── AVAILABLE RECORDS ──
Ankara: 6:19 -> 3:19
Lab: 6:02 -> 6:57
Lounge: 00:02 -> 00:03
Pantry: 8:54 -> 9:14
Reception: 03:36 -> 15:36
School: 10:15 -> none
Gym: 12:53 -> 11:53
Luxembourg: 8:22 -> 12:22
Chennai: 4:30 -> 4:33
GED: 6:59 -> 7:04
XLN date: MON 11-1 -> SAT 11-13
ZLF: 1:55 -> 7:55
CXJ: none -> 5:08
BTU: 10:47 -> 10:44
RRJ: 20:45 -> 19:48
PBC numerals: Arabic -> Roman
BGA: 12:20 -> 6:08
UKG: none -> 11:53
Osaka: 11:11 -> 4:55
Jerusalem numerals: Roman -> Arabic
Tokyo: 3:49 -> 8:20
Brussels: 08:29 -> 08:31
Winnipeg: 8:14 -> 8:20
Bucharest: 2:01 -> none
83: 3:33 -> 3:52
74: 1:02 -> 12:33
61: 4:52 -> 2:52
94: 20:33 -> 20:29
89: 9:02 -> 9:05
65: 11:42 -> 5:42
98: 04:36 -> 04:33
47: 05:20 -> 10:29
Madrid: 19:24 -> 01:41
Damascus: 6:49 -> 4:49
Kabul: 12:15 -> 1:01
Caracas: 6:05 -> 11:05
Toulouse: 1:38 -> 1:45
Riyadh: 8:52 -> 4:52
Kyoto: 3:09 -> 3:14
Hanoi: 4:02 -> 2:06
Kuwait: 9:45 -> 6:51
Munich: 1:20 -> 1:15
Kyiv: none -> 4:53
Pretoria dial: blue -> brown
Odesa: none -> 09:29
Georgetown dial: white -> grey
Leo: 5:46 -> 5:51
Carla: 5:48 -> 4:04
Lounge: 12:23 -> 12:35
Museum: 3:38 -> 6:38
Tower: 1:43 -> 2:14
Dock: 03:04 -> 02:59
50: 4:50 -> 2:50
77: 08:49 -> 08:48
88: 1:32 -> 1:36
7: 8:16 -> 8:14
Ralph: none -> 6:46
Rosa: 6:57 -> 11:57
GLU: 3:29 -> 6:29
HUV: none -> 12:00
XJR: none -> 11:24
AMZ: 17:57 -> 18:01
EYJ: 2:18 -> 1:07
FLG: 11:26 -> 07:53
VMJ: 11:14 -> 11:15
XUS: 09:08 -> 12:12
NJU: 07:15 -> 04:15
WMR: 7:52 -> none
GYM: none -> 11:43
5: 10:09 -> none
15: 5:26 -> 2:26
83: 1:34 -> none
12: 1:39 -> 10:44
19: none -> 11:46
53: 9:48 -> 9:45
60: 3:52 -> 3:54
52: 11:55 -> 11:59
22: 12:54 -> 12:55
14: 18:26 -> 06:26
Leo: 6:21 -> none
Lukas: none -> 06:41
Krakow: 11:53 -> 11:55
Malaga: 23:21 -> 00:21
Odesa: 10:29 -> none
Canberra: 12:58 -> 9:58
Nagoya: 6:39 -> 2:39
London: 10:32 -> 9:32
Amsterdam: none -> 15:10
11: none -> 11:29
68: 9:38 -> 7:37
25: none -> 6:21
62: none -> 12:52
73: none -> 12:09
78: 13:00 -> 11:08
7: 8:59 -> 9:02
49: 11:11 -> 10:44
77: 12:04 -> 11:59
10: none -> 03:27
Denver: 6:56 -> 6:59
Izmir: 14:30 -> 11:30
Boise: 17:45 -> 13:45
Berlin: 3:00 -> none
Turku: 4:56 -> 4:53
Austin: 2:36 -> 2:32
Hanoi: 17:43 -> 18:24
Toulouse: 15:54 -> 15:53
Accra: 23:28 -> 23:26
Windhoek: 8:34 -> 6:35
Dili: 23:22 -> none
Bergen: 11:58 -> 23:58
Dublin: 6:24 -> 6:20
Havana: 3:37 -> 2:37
───
CHALLENGE:
Reproduce every line of the records above verbatim, in the same order and with no changes.

FULL OUTPUT:
Ankara: 6:19 -> 3:19
Lab: 6:02 -> 6:57
Lounge: 00:02 -> 00:03
Pantry: 8:54 -> 9:14
Reception: 03:36 -> 15:36
School: 10:15 -> none
Gym: 12:53 -> 11:53
Luxembourg: 8:22 -> 12:22
Chennai: 4:30 -> 4:33
GED: 6:59 -> 7:04
XLN date: MON 11-1 -> SAT 11-13
ZLF: 1:55 -> 7:55
CXJ: none -> 5:08
BTU: 10:47 -> 10:44
RRJ: 20:45 -> 19:48
PBC numerals: Arabic -> Roman
BGA: 12:20 -> 6:08
UKG: none -> 11:53
Osaka: 11:11 -> 4:55
Jerusalem numerals: Roman -> Arabic
Tokyo: 3:49 -> 8:20
Brussels: 08:29 -> 08:31
Winnipeg: 8:14 -> 8:20
Bucharest: 2:01 -> none
83: 3:33 -> 3:52
74: 1:02 -> 12:33
61: 4:52 -> 2:52
94: 20:33 -> 20:29
89: 9:02 -> 9:05
65: 11:42 -> 5:42
98: 04:36 -> 04:33
47: 05:20 -> 10:29
Madrid: 19:24 -> 01:41
Damascus: 6:49 -> 4:49
Kabul: 12:15 -> 1:01
Caracas: 6:05 -> 11:05
Toulouse: 1:38 -> 1:45
Riyadh: 8:52 -> 4:52
Kyoto: 3:09 -> 3:14
Hanoi: 4:02 -> 2:06
Kuwait: 9:45 -> 6:51
Munich: 1:20 -> 1:15
Kyiv: none -> 4:53
Pretoria dial: blue -> brown
Odesa: none -> 09:29
Georgetown dial: white -> grey
Leo: 5:46 -> 5:51
Carla: 5:48 -> 4:04
Lounge: 12:23 -> 12:35
Museum: 3:38 -> 6:38
Tower: 1:43 -> 2:14
Dock: 03:04 -> 02:59
50: 4:50 -> 2:50
77: 08:49 -> 08:48
88: 1:32 -> 1:36
7: 8:16 -> 8:14
Ralph: none -> 6:46
Rosa: 6:57 -> 11:57
GLU: 3:29 -> 6:29
HUV: none -> 12:00
XJR: none -> 11:24
AMZ: 17:57 -> 18:01
EYJ: 2:18 -> 1:07
FLG: 11:26 -> 07:53
VMJ: 11:14 -> 11:15
XUS: 09:08 -> 12:12
NJU: 07:15 -> 04:15
WMR: 7:52 -> none
GYM: none -> 11:43
5: 10:09 -> none
15: 5:26 -> 2:26
83: 1:34 -> none
12: 1:39 -> 10:44
19: none -> 11:46
53: 9:48 -> 9:45
60: 3:52 -> 3:54
52: 11:55 -> 11:59
22: 12:54 -> 12:55
14: 18:26 -> 06:26
Leo: 6:21 -> none
Lukas: none -> 06:41
Krakow: 11:53 -> 11:55
Malaga: 23:21 -> 00:21
Odesa: 10:29 -> none
Canberra: 12:58 -> 9:58
Nagoya: 6:39 -> 2:39
London: 10:32 -> 9:32
Amsterdam: none -> 15:10
11: none -> 11:29
68: 9:38 -> 7:37
25: none -> 6:21
62: none -> 12:52
73: none -> 12:09
78: 13:00 -> 11:08
7: 8:59 -> 9:02
49: 11:11 -> 10:44
77: 12:04 -> 11:59
10: none -> 03:27
Denver: 6:56 -> 6:59
Izmir: 14:30 -> 11:30
Boise: 17:45 -> 13:45
Berlin: 3:00 -> none
Turku: 4:56 -> 4:53
Austin: 2:36 -> 2:32
Hanoi: 17:43 -> 18:24
Toulouse: 15:54 -> 15:53
Accra: 23:28 -> 23:26
Windhoek: 8:34 -> 6:35
Dili: 23:22 -> none
Bergen: 11:58 -> 23:58
Dublin: 6:24 -> 6:20
Havana: 3:37 -> 2:37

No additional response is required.